* [Data for this exercise]:
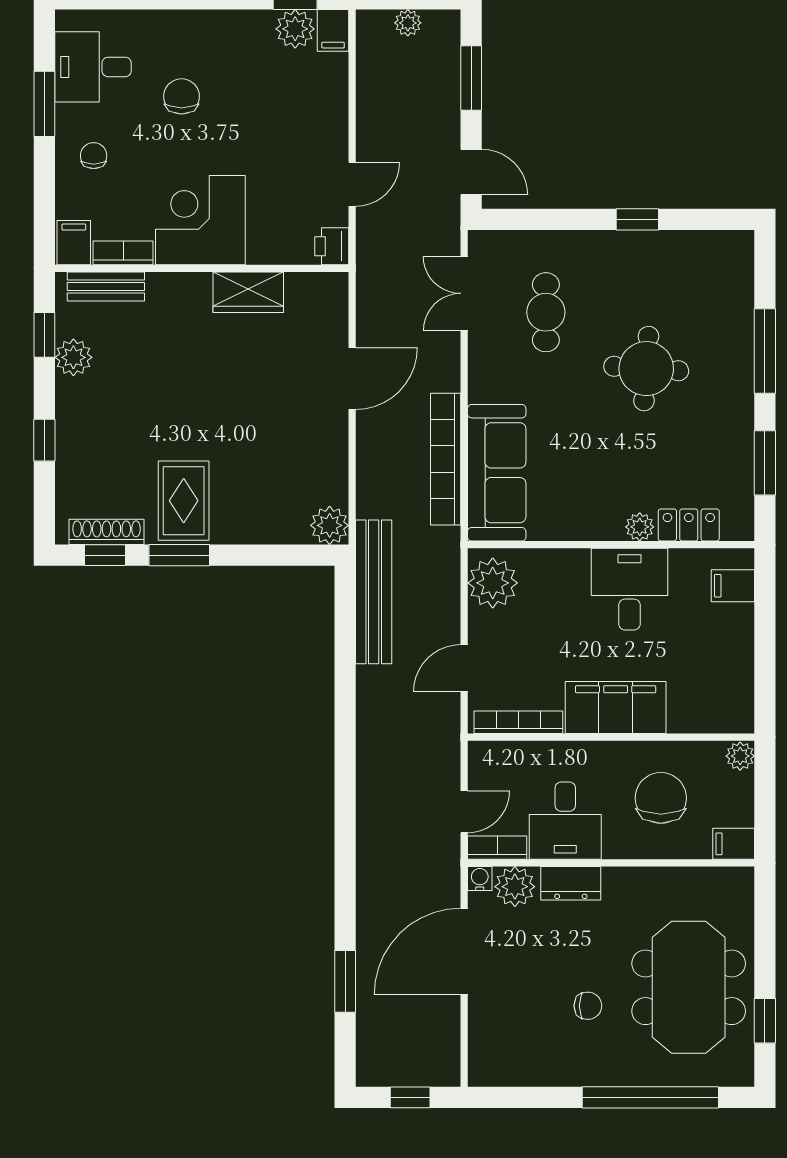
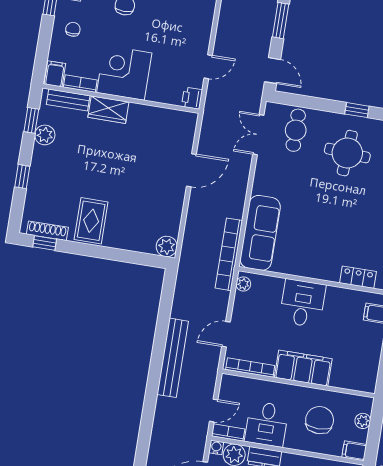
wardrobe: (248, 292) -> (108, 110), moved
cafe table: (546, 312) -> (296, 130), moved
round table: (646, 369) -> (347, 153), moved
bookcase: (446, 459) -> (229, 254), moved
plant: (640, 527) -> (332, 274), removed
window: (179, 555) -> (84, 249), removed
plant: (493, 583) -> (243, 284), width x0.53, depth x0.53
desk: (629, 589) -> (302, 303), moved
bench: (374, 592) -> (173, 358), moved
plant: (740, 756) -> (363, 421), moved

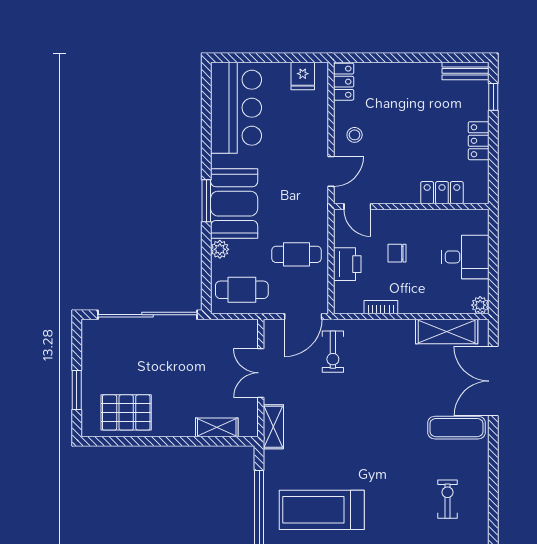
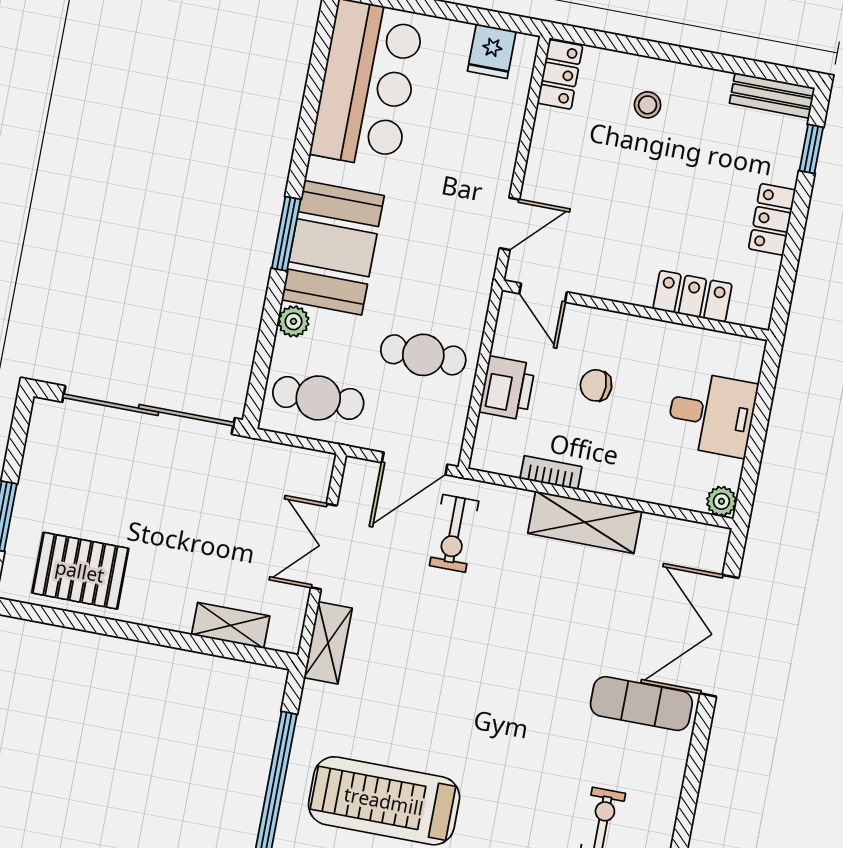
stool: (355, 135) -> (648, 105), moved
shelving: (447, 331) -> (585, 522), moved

* [Exercise details]:
Copy whichever lines in the listing above hold "plant".

* [Answer space]:
plant: (640, 527) -> (332, 274), removed
plant: (493, 583) -> (243, 284), width x0.53, depth x0.53
plant: (740, 756) -> (363, 421), moved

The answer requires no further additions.